Records for locating words and elements:
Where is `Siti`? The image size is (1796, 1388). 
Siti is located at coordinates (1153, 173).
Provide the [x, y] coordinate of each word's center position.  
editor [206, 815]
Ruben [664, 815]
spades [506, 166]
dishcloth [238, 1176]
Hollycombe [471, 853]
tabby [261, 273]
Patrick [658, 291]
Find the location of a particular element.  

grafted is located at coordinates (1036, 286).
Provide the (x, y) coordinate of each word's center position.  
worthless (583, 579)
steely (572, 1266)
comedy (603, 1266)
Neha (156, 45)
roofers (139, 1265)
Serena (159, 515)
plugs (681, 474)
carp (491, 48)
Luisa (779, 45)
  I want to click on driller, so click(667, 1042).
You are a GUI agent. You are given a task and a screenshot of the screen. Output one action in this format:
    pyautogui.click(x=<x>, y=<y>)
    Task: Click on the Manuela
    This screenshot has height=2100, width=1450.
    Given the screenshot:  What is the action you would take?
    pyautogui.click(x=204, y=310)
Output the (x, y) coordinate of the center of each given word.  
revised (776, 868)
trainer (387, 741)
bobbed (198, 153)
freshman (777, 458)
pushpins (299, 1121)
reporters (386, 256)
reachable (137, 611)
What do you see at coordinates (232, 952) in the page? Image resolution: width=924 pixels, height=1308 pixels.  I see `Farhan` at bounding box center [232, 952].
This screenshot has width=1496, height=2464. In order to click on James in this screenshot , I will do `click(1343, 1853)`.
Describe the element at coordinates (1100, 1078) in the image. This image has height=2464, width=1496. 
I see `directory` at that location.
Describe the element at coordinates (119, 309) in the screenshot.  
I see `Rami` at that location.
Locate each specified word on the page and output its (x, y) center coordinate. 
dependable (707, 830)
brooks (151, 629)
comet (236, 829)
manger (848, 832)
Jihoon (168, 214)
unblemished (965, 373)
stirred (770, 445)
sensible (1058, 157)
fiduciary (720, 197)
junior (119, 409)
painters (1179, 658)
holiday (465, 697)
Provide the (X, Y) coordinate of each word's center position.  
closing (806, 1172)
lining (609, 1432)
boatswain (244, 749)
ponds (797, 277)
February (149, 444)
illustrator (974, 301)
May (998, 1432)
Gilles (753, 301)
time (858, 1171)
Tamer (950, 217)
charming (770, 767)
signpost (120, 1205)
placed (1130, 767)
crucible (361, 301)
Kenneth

_WRITTEN PROBLEM_
Retype every one of the records above, character for character.

_IN RESPONSE_
Where is `Siti`? The image size is (1796, 1388). 
Siti is located at coordinates (1153, 173).
Provide the [x, y] coordinate of each word's center position.  
editor [206, 815]
Ruben [664, 815]
spades [506, 166]
dishcloth [238, 1176]
Hollycombe [471, 853]
tabby [261, 273]
Patrick [658, 291]
Find the location of a particular element.  

grafted is located at coordinates (1036, 286).
Provide the (x, y) coordinate of each word's center position.  
worthless (583, 579)
steely (572, 1266)
comedy (603, 1266)
Neha (156, 45)
roofers (139, 1265)
Serena (159, 515)
plugs (681, 474)
carp (491, 48)
Luisa (779, 45)
  I want to click on driller, so click(667, 1042).
You are a GUI agent. You are given a task and a screenshot of the screen. Output one action in this format:
    pyautogui.click(x=<x>, y=<y>)
    Task: Click on the Manuela
    This screenshot has height=2100, width=1450.
    Given the screenshot:  What is the action you would take?
    pyautogui.click(x=204, y=310)
Output the (x, y) coordinate of the center of each given word.  
revised (776, 868)
trainer (387, 741)
bobbed (198, 153)
freshman (777, 458)
pushpins (299, 1121)
reporters (386, 256)
reachable (137, 611)
What do you see at coordinates (232, 952) in the page? Image resolution: width=924 pixels, height=1308 pixels.  I see `Farhan` at bounding box center [232, 952].
This screenshot has width=1496, height=2464. In order to click on James in this screenshot , I will do `click(1343, 1853)`.
Describe the element at coordinates (1100, 1078) in the image. This image has height=2464, width=1496. 
I see `directory` at that location.
Describe the element at coordinates (119, 309) in the screenshot.  
I see `Rami` at that location.
Locate each specified word on the page and output its (x, y) center coordinate. 
dependable (707, 830)
brooks (151, 629)
comet (236, 829)
manger (848, 832)
Jihoon (168, 214)
unblemished (965, 373)
stirred (770, 445)
sensible (1058, 157)
fiduciary (720, 197)
junior (119, 409)
painters (1179, 658)
holiday (465, 697)
Provide the (X, Y) coordinate of each word's center position.  
closing (806, 1172)
lining (609, 1432)
boatswain (244, 749)
ponds (797, 277)
February (149, 444)
illustrator (974, 301)
May (998, 1432)
Gilles (753, 301)
time (858, 1171)
Tamer (950, 217)
charming (770, 767)
signpost (120, 1205)
placed (1130, 767)
crucible (361, 301)
Kenneth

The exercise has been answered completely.